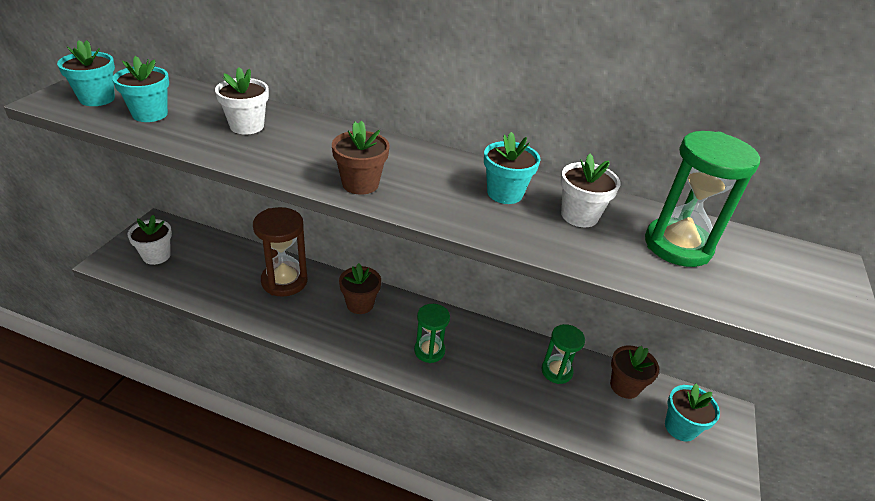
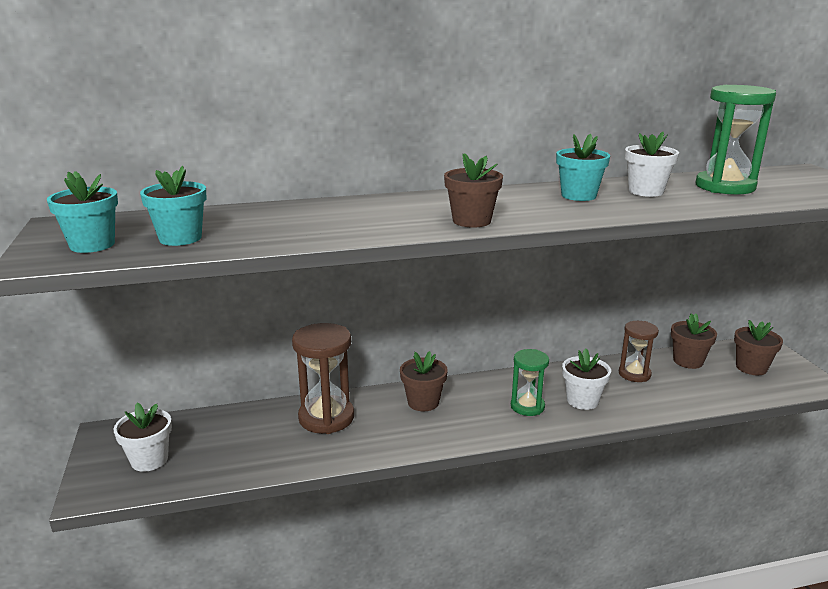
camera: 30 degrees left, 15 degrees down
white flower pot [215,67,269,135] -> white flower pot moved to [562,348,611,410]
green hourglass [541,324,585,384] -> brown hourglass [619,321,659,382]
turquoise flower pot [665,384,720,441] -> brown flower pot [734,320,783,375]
...
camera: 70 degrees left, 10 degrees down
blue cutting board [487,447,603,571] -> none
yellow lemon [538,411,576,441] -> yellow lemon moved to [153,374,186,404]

WHAT THE TASK ASKS:
Provide only the count of lines above in which the word "brown" occurs.

ANSWER TO THIS TASK:
2